Aim of the exercise:
One number is the whole answer: the tally of lines in the records below that contain "schottky".
== Data under study
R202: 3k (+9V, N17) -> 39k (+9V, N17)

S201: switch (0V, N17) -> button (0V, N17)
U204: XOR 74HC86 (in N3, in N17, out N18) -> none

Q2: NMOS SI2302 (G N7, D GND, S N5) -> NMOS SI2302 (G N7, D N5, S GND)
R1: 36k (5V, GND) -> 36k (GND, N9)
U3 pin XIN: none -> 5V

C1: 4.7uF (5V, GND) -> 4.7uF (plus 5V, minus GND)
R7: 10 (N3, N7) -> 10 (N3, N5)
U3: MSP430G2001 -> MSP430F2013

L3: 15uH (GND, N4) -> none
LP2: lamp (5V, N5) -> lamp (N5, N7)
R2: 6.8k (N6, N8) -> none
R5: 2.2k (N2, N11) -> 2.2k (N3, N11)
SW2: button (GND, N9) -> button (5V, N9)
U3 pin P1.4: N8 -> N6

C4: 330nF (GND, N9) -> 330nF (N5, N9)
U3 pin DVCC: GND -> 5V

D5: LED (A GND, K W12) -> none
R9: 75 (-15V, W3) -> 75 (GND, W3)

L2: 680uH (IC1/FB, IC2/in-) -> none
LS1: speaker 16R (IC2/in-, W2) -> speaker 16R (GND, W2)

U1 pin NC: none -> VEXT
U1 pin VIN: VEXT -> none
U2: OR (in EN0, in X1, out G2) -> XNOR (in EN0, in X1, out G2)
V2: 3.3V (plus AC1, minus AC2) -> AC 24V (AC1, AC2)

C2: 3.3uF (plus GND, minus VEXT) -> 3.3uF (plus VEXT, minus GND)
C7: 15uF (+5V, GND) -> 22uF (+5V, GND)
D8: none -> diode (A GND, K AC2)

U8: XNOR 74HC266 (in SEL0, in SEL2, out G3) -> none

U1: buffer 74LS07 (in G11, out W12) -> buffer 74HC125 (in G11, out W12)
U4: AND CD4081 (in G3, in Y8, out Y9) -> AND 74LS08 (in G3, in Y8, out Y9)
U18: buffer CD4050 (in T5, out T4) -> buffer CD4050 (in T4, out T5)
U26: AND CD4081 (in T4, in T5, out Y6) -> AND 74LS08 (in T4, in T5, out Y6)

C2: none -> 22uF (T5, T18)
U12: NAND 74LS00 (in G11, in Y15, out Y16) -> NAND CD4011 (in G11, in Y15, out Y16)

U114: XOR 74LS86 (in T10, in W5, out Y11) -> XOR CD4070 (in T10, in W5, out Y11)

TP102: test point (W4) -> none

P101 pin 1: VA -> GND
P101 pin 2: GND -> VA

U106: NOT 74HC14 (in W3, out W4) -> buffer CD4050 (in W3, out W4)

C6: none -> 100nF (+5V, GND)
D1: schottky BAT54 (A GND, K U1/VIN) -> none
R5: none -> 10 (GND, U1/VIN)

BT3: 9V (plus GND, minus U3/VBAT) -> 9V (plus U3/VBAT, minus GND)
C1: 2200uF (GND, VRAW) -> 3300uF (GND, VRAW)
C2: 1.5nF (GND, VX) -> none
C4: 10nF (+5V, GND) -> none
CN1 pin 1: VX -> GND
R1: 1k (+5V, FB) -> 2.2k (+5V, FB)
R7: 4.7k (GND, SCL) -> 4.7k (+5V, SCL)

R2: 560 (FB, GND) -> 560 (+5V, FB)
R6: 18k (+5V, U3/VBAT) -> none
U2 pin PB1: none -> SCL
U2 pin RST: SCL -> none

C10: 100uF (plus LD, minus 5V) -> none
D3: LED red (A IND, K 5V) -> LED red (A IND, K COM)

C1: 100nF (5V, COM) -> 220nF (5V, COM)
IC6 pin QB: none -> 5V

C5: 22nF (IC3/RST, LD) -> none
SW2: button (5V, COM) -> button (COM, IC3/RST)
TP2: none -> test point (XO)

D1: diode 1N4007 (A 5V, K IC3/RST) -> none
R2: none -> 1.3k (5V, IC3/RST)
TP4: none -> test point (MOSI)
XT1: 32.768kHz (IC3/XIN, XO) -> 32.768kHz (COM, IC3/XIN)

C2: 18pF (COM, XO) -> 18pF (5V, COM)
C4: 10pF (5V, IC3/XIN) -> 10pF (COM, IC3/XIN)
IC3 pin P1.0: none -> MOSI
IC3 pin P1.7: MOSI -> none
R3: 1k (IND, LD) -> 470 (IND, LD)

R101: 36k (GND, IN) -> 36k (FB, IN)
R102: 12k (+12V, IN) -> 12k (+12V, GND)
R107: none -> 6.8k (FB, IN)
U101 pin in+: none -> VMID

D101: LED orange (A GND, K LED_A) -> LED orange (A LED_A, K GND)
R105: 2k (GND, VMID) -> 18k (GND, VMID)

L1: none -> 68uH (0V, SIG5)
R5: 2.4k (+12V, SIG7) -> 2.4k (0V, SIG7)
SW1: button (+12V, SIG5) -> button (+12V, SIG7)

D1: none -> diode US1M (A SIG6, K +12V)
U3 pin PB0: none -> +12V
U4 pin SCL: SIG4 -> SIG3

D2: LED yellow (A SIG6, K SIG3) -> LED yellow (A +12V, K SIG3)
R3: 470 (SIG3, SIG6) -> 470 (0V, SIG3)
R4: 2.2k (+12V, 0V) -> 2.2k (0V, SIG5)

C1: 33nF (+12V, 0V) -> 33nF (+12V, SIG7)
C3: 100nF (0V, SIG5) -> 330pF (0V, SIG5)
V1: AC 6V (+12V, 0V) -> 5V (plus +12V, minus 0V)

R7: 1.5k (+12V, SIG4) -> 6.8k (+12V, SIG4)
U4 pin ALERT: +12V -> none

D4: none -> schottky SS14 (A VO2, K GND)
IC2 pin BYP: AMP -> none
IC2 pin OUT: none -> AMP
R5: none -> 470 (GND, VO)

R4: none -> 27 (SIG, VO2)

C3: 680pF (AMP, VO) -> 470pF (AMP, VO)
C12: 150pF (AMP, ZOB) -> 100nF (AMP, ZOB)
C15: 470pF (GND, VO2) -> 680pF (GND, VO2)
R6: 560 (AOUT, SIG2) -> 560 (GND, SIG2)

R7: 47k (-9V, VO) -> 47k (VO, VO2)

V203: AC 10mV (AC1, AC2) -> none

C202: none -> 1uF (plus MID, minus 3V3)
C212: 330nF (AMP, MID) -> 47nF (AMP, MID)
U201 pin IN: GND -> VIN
====
Written answer:
2